• EXCERPTED RECORDS:
*** Begin section ***
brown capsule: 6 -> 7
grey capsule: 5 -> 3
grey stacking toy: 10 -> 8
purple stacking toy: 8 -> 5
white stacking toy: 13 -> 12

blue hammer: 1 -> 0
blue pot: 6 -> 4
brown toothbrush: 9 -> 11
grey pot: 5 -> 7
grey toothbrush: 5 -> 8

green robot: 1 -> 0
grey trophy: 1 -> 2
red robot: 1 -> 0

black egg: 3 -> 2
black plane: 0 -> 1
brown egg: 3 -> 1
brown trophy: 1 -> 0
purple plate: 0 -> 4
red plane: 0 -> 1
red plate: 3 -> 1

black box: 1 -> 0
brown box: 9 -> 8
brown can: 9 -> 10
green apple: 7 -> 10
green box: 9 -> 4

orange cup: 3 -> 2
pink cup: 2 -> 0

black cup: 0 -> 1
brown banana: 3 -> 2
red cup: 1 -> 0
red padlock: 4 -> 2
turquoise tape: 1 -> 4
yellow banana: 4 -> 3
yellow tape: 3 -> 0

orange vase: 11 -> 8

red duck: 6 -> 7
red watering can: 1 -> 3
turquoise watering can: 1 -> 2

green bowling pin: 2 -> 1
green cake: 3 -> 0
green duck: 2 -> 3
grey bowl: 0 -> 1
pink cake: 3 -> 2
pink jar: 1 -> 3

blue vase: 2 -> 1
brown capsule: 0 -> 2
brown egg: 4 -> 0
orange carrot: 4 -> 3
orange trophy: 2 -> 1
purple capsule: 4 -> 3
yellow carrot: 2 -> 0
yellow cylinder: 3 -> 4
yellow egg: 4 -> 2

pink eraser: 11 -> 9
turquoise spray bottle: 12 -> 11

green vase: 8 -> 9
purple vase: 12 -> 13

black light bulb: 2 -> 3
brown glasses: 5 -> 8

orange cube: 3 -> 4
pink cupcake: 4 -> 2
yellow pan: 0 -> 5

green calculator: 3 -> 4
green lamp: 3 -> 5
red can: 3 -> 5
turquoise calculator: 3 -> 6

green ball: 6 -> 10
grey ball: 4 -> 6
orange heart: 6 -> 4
*** End section ***
• TASK TO COMPLETE: Where the listing above has a line with "yellow banana: 4 -> 3", start there, and output every line exactly through the line with "green calculator: 3 -> 4", which is also included.

• SOLUTION TO THIS EXERCISE:
yellow banana: 4 -> 3
yellow tape: 3 -> 0

orange vase: 11 -> 8

red duck: 6 -> 7
red watering can: 1 -> 3
turquoise watering can: 1 -> 2

green bowling pin: 2 -> 1
green cake: 3 -> 0
green duck: 2 -> 3
grey bowl: 0 -> 1
pink cake: 3 -> 2
pink jar: 1 -> 3

blue vase: 2 -> 1
brown capsule: 0 -> 2
brown egg: 4 -> 0
orange carrot: 4 -> 3
orange trophy: 2 -> 1
purple capsule: 4 -> 3
yellow carrot: 2 -> 0
yellow cylinder: 3 -> 4
yellow egg: 4 -> 2

pink eraser: 11 -> 9
turquoise spray bottle: 12 -> 11

green vase: 8 -> 9
purple vase: 12 -> 13

black light bulb: 2 -> 3
brown glasses: 5 -> 8

orange cube: 3 -> 4
pink cupcake: 4 -> 2
yellow pan: 0 -> 5

green calculator: 3 -> 4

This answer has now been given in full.